Work order: Transcribe, verbatim, every line from the start of the entries through the line that contains "pink hammer: 1 -> 2"; include both boundary lines and omit all others.
-- Available records follows --
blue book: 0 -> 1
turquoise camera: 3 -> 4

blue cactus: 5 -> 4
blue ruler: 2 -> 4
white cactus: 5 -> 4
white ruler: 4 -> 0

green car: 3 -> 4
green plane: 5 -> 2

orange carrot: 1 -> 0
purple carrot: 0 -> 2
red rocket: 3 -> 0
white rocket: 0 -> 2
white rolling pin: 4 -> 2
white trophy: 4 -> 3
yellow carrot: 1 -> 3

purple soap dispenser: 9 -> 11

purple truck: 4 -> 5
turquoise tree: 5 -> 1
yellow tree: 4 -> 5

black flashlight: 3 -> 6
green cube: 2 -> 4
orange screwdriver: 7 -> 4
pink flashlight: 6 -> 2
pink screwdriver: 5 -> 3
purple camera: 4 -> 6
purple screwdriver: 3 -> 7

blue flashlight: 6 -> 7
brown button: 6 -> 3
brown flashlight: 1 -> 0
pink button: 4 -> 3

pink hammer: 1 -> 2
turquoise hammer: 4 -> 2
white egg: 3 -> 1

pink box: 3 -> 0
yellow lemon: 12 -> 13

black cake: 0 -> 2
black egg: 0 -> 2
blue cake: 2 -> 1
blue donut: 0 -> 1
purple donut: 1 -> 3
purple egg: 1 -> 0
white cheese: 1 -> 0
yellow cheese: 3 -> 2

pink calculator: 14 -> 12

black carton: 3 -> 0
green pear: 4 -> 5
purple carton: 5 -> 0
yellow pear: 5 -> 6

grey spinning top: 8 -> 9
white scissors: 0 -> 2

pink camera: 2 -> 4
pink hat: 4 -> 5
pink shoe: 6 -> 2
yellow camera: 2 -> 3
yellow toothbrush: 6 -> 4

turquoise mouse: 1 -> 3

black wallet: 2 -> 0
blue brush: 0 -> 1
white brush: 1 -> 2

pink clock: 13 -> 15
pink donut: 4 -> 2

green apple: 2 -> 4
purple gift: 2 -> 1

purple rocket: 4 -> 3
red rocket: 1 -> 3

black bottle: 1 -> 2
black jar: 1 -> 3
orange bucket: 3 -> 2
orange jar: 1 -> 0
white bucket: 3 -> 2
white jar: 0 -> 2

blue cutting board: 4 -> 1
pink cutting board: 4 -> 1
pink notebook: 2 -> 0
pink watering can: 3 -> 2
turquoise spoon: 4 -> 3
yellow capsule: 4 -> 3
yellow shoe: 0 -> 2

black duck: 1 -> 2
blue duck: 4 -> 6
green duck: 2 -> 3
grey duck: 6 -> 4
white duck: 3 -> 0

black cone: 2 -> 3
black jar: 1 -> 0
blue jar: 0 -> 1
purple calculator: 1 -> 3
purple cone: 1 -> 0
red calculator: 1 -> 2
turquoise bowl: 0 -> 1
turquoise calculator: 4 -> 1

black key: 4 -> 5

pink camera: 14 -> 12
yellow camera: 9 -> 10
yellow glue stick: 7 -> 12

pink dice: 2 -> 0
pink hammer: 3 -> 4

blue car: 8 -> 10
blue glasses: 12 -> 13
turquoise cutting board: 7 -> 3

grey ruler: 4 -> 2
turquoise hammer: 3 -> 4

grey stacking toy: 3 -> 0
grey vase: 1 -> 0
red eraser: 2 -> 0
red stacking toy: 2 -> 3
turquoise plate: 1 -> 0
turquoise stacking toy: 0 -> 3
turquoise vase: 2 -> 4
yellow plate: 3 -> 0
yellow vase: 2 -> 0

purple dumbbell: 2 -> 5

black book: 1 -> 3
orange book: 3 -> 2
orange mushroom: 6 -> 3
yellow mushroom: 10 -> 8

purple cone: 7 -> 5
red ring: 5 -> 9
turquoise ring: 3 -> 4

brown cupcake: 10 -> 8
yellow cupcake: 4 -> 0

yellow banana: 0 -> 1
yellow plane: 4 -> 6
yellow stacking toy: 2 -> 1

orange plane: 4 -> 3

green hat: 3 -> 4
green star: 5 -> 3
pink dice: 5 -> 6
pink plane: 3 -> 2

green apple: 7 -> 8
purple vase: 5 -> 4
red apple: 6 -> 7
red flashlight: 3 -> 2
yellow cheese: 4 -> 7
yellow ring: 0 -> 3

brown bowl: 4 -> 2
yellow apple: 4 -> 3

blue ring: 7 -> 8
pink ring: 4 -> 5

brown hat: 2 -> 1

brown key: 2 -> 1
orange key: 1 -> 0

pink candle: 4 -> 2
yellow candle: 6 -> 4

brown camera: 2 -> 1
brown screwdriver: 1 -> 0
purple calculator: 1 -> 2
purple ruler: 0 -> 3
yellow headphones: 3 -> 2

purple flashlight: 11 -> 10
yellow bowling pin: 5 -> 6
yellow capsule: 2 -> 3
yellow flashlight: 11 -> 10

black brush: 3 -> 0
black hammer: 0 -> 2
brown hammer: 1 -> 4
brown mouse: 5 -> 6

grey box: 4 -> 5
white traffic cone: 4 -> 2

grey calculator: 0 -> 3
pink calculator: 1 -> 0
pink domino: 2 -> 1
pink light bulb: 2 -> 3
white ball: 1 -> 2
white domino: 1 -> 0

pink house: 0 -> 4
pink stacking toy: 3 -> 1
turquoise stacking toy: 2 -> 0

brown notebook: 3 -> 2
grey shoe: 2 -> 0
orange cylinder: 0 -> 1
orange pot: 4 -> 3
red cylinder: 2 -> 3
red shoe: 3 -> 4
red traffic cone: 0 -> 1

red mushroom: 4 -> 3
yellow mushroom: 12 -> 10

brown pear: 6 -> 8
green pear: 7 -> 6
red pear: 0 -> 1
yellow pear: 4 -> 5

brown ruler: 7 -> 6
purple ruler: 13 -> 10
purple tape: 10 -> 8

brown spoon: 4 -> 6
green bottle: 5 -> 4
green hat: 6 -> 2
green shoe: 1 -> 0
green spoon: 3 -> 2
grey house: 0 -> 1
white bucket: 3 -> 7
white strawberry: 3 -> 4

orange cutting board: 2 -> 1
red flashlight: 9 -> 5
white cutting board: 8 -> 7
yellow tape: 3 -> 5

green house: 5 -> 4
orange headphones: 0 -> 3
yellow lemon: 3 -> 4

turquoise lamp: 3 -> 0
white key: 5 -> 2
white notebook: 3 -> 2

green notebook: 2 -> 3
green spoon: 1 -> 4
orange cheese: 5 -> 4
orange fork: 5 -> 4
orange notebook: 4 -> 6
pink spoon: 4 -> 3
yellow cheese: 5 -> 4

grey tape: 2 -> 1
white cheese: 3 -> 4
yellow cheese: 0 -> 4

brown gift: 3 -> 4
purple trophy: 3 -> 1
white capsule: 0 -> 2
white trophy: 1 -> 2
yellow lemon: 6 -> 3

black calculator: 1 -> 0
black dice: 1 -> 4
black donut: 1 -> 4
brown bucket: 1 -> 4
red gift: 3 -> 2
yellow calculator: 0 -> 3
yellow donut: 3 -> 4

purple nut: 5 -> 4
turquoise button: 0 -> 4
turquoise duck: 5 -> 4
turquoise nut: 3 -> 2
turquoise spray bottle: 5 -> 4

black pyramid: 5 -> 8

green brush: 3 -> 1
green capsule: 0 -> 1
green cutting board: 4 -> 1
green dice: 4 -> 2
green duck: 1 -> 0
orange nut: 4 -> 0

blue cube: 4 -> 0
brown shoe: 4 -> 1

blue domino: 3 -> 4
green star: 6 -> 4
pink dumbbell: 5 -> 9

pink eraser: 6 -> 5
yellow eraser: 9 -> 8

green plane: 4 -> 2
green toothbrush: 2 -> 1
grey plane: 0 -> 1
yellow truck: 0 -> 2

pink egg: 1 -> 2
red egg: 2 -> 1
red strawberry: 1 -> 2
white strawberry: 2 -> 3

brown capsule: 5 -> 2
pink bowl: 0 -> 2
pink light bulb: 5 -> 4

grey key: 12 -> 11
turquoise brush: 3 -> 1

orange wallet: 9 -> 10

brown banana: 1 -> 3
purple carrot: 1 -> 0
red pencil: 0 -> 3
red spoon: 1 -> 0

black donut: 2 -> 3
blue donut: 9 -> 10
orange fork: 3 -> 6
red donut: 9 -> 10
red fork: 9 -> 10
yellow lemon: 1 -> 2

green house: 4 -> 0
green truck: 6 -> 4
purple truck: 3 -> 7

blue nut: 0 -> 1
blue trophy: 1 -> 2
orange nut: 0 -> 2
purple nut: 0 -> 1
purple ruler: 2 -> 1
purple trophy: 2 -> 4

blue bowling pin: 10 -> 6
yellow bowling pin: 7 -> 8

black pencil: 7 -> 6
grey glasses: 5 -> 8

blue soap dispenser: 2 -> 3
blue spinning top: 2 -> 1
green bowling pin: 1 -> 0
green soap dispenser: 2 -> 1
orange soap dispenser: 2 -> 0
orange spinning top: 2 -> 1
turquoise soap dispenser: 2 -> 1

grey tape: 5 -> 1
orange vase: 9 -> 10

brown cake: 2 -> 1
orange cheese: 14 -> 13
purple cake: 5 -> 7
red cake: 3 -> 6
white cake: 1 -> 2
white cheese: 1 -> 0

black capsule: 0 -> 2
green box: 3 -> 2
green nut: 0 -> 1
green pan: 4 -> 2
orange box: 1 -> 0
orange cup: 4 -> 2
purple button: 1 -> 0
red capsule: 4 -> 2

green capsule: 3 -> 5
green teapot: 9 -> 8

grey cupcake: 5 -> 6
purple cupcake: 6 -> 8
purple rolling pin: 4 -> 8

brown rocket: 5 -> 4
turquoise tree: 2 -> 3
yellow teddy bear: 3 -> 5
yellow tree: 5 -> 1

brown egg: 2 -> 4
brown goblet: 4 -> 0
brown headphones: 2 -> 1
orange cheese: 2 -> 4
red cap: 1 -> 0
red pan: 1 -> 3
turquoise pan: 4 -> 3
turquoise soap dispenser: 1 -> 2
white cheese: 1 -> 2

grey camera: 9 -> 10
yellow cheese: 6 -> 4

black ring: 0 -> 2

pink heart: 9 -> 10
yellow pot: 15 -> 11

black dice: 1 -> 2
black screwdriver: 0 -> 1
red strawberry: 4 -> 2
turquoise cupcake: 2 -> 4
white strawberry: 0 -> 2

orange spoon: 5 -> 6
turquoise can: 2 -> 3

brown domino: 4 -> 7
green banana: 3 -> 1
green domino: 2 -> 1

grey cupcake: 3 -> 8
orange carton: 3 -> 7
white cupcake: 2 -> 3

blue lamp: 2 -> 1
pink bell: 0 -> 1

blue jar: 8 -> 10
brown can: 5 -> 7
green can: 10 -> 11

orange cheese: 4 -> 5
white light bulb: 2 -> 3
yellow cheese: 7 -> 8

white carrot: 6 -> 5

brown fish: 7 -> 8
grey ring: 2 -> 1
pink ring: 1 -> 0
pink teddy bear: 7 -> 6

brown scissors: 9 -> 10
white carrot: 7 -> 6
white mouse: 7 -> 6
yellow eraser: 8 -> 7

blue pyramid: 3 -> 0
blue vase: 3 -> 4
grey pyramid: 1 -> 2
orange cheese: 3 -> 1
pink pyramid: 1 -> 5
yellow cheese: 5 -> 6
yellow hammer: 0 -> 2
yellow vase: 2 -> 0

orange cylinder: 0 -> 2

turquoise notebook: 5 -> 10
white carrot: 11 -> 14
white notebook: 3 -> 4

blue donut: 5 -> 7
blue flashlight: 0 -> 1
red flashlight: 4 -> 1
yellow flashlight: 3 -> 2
-- Available records concluded --
Output for this task:
blue book: 0 -> 1
turquoise camera: 3 -> 4

blue cactus: 5 -> 4
blue ruler: 2 -> 4
white cactus: 5 -> 4
white ruler: 4 -> 0

green car: 3 -> 4
green plane: 5 -> 2

orange carrot: 1 -> 0
purple carrot: 0 -> 2
red rocket: 3 -> 0
white rocket: 0 -> 2
white rolling pin: 4 -> 2
white trophy: 4 -> 3
yellow carrot: 1 -> 3

purple soap dispenser: 9 -> 11

purple truck: 4 -> 5
turquoise tree: 5 -> 1
yellow tree: 4 -> 5

black flashlight: 3 -> 6
green cube: 2 -> 4
orange screwdriver: 7 -> 4
pink flashlight: 6 -> 2
pink screwdriver: 5 -> 3
purple camera: 4 -> 6
purple screwdriver: 3 -> 7

blue flashlight: 6 -> 7
brown button: 6 -> 3
brown flashlight: 1 -> 0
pink button: 4 -> 3

pink hammer: 1 -> 2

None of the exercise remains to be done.